WHAT YOU WILL DO: Find the string "counterclockwise" in the data, and copy out each line that has it.

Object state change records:
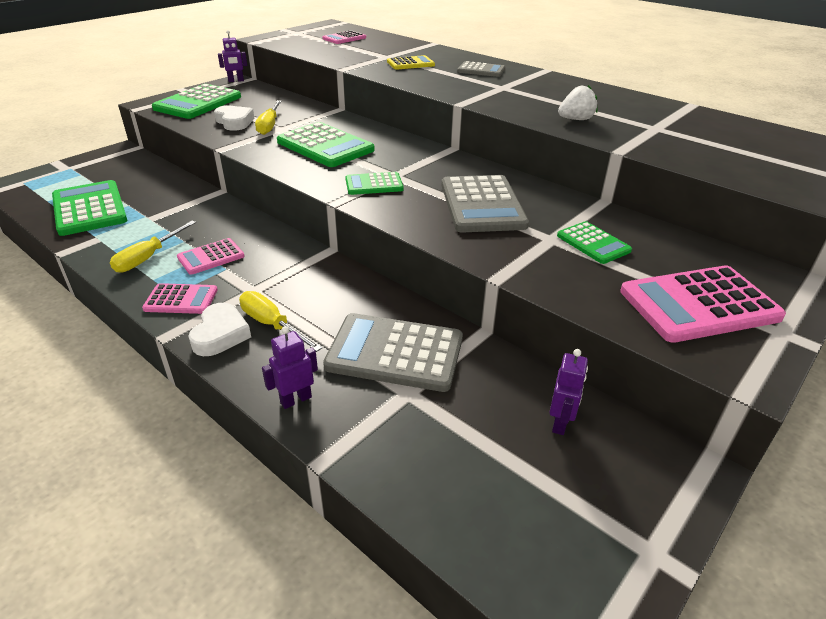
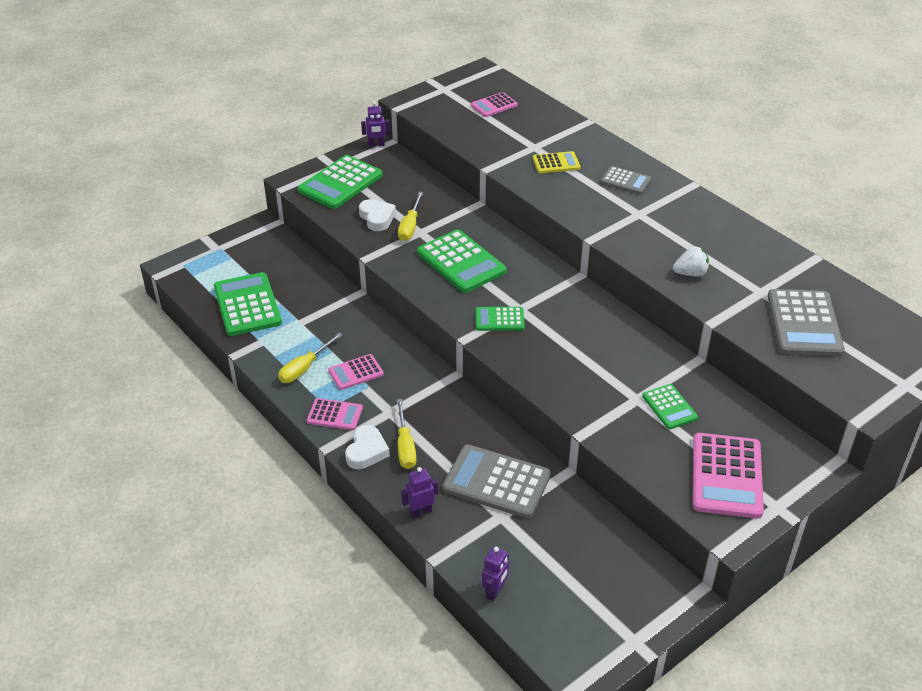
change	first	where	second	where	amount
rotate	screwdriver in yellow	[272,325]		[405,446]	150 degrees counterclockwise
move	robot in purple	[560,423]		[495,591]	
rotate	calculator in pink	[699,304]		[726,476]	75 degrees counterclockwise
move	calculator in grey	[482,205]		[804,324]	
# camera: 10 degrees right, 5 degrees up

ANSWER FOR THE TASK:
rotate	screwdriver in yellow	[272,325]		[405,446]	150 degrees counterclockwise
rotate	calculator in pink	[699,304]		[726,476]	75 degrees counterclockwise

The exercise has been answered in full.